## What needs to be done
Only the lines from the top of the following listing through the line with "Bin: [515,542,558,596] ->" belong in your answer, exactly as written.

## Given data
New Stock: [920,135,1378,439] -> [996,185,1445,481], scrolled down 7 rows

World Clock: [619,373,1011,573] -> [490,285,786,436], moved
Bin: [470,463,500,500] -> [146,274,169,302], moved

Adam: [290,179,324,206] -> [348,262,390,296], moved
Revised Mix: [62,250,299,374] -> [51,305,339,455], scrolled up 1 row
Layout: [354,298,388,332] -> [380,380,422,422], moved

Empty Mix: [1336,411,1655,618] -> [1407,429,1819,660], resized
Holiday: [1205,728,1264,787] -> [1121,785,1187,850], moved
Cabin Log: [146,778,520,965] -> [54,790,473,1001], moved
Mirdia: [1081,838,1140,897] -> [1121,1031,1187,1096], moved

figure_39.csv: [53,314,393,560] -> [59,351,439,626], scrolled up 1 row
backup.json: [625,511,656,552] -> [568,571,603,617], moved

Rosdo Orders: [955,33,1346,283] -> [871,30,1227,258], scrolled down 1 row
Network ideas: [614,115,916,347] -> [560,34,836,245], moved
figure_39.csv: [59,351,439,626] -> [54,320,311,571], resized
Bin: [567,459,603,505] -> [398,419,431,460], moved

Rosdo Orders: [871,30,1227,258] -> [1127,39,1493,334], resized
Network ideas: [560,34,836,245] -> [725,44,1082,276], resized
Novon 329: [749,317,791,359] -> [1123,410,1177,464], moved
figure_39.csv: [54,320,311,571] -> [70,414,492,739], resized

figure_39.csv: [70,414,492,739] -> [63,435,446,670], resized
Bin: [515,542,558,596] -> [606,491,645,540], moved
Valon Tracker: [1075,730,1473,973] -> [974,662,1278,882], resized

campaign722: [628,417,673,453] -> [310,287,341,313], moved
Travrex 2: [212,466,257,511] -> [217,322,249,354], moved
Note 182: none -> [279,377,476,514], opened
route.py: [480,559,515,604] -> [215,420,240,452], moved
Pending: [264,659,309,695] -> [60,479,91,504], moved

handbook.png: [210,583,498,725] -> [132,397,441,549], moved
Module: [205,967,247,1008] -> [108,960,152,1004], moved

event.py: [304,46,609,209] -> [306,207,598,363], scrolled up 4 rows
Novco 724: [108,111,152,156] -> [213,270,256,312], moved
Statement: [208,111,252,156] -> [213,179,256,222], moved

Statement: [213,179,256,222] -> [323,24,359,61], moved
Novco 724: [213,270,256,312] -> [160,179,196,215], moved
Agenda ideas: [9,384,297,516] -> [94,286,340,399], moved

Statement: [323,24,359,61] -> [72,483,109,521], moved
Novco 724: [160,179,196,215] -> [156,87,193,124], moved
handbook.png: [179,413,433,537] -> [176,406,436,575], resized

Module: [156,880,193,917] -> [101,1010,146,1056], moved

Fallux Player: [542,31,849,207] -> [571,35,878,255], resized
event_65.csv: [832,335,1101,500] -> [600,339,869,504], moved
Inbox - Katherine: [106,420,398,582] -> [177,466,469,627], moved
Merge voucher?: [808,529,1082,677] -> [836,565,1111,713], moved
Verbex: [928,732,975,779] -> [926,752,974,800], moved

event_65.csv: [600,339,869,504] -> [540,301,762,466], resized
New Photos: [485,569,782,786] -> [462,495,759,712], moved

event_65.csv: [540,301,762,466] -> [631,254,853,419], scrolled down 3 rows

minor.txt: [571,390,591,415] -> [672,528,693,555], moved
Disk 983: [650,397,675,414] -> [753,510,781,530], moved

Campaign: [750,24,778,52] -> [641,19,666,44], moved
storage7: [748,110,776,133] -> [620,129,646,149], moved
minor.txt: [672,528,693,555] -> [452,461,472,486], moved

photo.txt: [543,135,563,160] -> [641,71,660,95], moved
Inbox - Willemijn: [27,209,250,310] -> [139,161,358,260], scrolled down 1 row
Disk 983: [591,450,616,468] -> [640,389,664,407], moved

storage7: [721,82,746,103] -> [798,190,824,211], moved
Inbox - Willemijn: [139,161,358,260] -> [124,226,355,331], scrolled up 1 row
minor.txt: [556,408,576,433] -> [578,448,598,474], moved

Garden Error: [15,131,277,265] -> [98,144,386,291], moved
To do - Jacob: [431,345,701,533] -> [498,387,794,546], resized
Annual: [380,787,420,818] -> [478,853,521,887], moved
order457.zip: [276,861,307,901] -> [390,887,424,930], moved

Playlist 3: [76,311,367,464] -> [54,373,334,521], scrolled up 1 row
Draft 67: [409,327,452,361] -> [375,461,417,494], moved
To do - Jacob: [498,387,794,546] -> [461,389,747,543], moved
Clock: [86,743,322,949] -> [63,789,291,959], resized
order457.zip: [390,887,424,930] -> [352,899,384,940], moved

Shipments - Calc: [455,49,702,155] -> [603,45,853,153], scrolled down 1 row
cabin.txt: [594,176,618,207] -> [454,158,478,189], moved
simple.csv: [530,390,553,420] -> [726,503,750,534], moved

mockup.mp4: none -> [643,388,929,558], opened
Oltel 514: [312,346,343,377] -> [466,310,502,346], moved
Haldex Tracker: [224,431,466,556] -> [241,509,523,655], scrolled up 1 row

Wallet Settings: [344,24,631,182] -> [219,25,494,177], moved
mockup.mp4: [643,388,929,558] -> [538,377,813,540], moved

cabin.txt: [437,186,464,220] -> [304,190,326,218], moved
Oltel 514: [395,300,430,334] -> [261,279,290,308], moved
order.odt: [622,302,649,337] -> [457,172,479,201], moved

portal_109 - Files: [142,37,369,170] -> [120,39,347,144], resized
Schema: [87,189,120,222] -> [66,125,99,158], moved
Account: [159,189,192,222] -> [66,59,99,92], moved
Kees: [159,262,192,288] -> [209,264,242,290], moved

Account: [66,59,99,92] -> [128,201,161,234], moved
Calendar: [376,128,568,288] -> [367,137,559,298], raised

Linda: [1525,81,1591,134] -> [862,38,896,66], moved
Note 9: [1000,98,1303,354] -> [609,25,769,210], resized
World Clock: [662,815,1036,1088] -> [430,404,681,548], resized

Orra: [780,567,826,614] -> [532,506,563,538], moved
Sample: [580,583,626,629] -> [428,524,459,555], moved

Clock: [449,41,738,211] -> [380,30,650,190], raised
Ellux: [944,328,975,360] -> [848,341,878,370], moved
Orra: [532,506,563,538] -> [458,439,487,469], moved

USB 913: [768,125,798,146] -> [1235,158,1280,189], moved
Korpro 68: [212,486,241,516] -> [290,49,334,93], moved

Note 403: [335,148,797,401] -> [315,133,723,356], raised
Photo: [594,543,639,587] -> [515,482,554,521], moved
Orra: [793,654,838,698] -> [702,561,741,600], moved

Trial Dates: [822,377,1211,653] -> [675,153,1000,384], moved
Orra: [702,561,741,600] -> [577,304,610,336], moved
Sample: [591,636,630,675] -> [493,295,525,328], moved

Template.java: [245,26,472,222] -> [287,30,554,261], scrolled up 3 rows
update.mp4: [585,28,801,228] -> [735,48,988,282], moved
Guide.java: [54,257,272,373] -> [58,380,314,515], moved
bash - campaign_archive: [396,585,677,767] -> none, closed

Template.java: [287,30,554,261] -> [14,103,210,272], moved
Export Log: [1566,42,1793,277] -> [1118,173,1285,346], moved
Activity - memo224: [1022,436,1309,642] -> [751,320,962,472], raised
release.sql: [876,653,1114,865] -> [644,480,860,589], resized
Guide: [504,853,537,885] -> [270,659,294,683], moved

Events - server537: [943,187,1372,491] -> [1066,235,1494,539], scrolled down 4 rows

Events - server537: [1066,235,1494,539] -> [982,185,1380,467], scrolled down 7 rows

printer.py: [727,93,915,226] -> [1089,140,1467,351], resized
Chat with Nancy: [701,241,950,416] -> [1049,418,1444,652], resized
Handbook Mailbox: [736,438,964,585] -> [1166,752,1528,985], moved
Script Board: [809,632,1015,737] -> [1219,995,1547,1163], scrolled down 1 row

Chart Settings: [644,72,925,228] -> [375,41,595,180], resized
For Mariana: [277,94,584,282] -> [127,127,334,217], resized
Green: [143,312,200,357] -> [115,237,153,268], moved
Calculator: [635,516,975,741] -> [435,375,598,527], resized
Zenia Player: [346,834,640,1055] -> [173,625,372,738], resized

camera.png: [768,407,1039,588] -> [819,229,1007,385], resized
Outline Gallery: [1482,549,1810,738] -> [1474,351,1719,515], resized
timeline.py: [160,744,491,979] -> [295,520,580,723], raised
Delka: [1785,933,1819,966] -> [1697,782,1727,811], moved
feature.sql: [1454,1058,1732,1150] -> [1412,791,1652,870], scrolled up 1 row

## Answer space
New Stock: [920,135,1378,439] -> [996,185,1445,481], scrolled down 7 rows

World Clock: [619,373,1011,573] -> [490,285,786,436], moved
Bin: [470,463,500,500] -> [146,274,169,302], moved

Adam: [290,179,324,206] -> [348,262,390,296], moved
Revised Mix: [62,250,299,374] -> [51,305,339,455], scrolled up 1 row
Layout: [354,298,388,332] -> [380,380,422,422], moved

Empty Mix: [1336,411,1655,618] -> [1407,429,1819,660], resized
Holiday: [1205,728,1264,787] -> [1121,785,1187,850], moved
Cabin Log: [146,778,520,965] -> [54,790,473,1001], moved
Mirdia: [1081,838,1140,897] -> [1121,1031,1187,1096], moved

figure_39.csv: [53,314,393,560] -> [59,351,439,626], scrolled up 1 row
backup.json: [625,511,656,552] -> [568,571,603,617], moved

Rosdo Orders: [955,33,1346,283] -> [871,30,1227,258], scrolled down 1 row
Network ideas: [614,115,916,347] -> [560,34,836,245], moved
figure_39.csv: [59,351,439,626] -> [54,320,311,571], resized
Bin: [567,459,603,505] -> [398,419,431,460], moved

Rosdo Orders: [871,30,1227,258] -> [1127,39,1493,334], resized
Network ideas: [560,34,836,245] -> [725,44,1082,276], resized
Novon 329: [749,317,791,359] -> [1123,410,1177,464], moved
figure_39.csv: [54,320,311,571] -> [70,414,492,739], resized

figure_39.csv: [70,414,492,739] -> [63,435,446,670], resized
Bin: [515,542,558,596] -> [606,491,645,540], moved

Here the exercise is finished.